Scene image comparisons

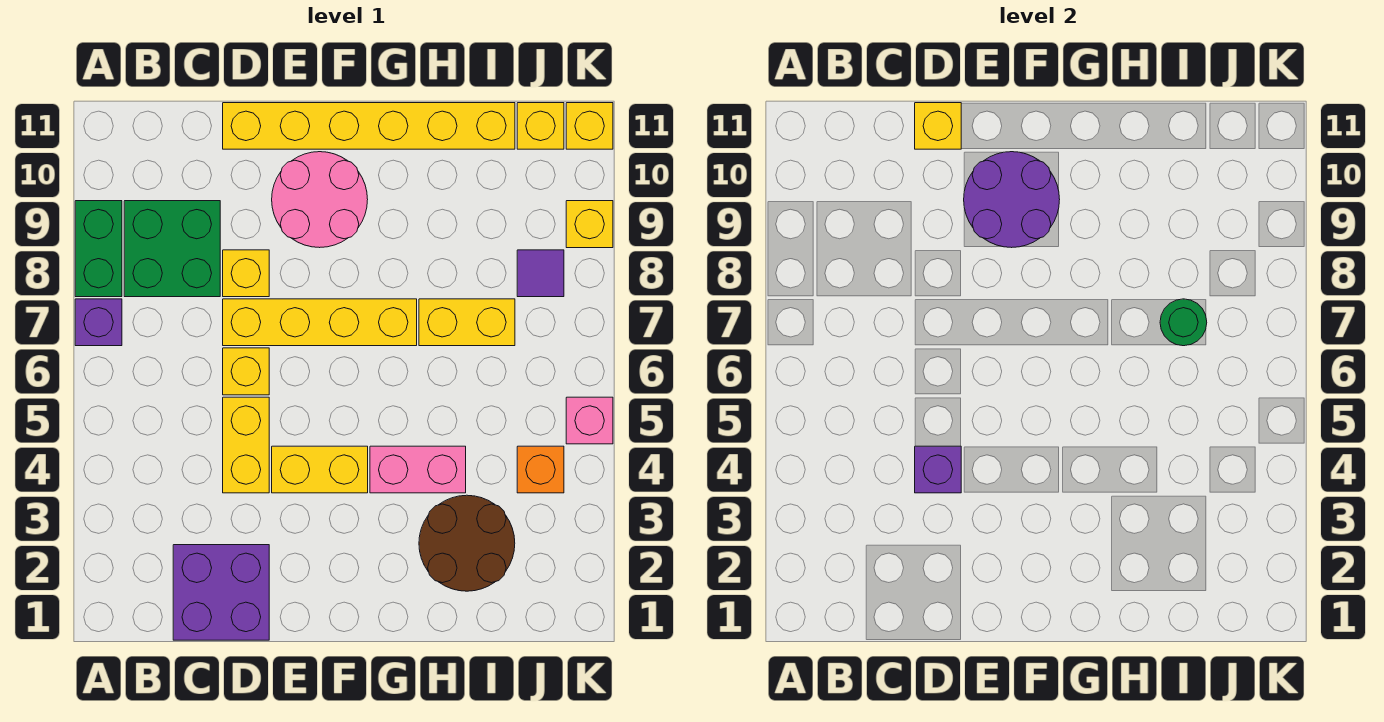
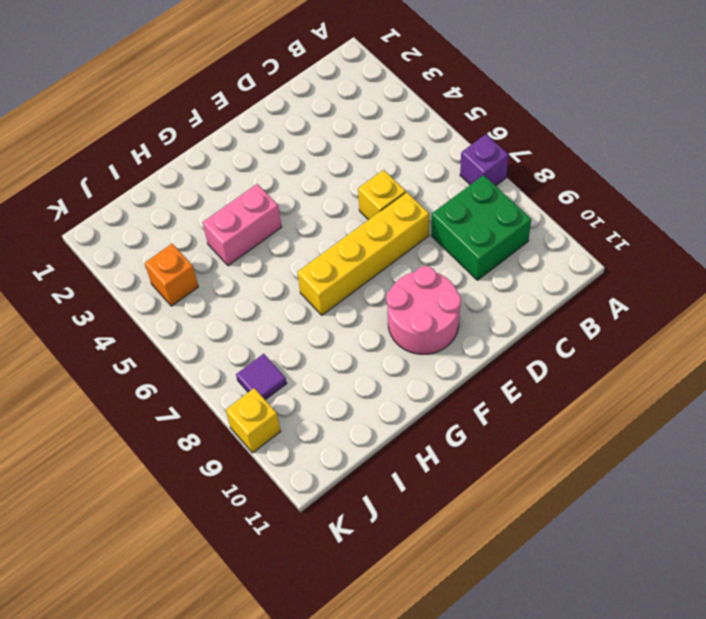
none -> green brick A8:A9 level 1
none -> purple brick C1:D2 level 1
none -> yellow brick D4:D5 level 1

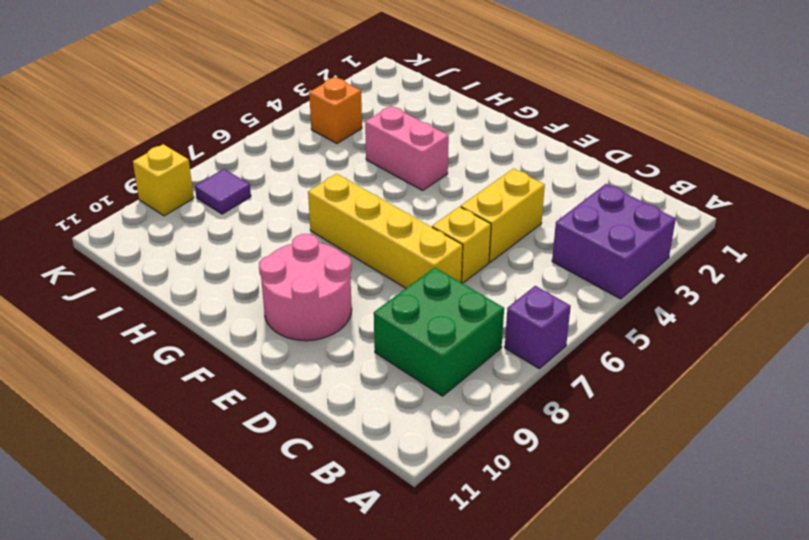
purple brick A3:B4 level 1 -> purple brick C1:D2 level 1
none -> green brick A8:A9 level 1
none -> yellow brick D8 level 1
none -> yellow brick D11:I11 level 1

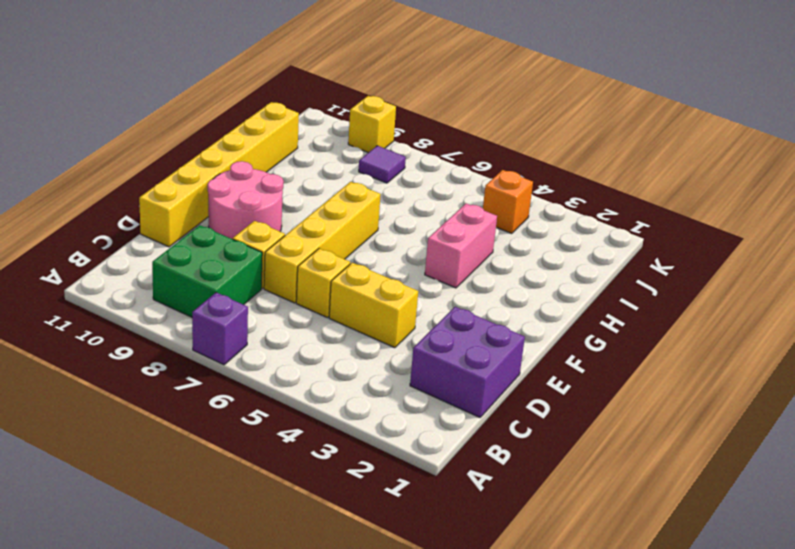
none -> green brick A8:A9 level 1
none -> yellow brick E4:F4 level 1
none -> brown round brick H2:I3 level 1

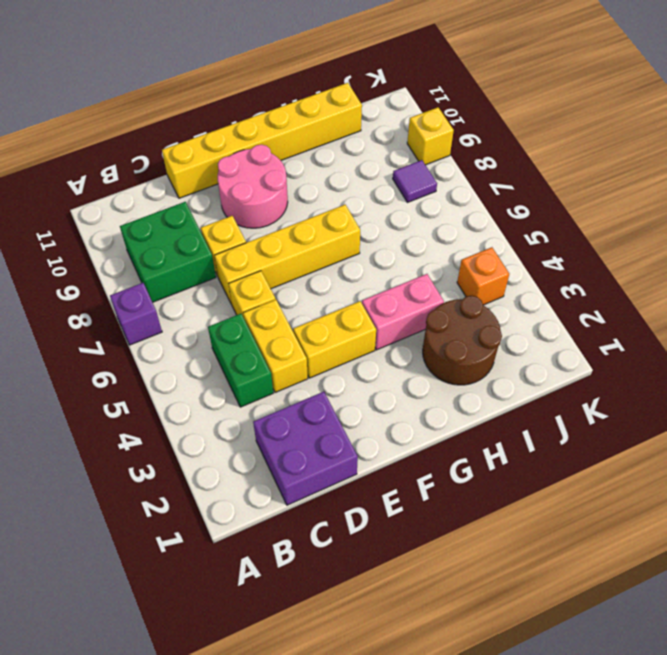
green brick C4:C5 level 1 -> green brick A8:A9 level 1
none -> yellow brick H7:I7 level 1
none -> yellow brick J11 level 1
none -> pink brick K5 level 1

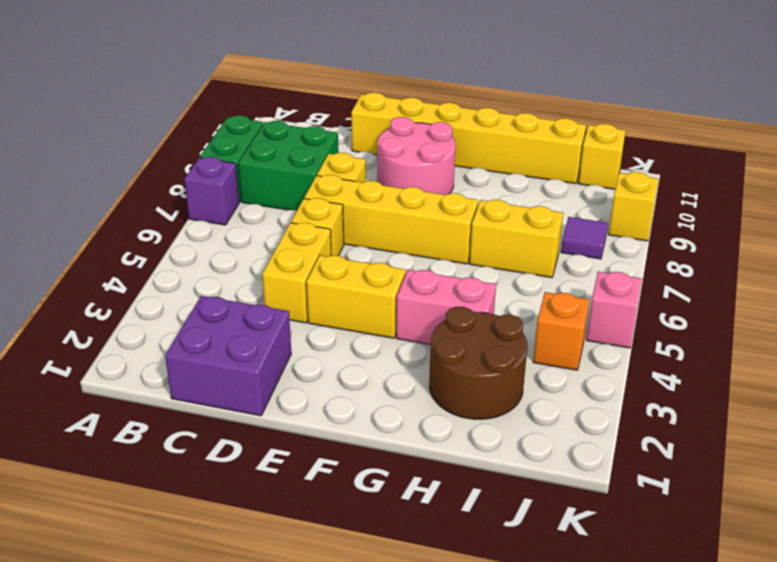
none -> yellow brick K11 level 1
none -> purple brick D4 level 2
none -> yellow brick D11 level 2

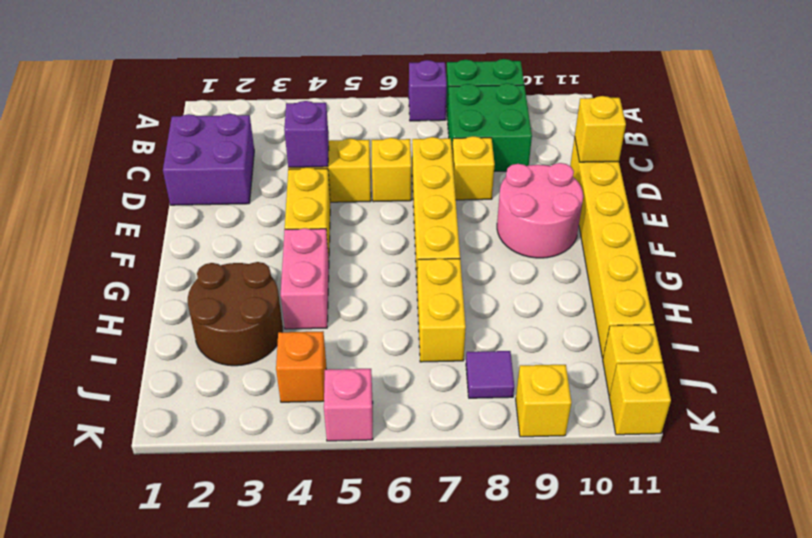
none -> purple round brick E9:F10 level 2
none -> green round brick I7 level 2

**REQUIREMENT**.
Output a verbatim copy of the lines from the line containing "none -> purple brick D4 level 2" through the end of the data, both included, without any images.

**RESPONSE TO THIS TASK**.
none -> purple brick D4 level 2
none -> yellow brick D11 level 2

none -> purple round brick E9:F10 level 2
none -> green round brick I7 level 2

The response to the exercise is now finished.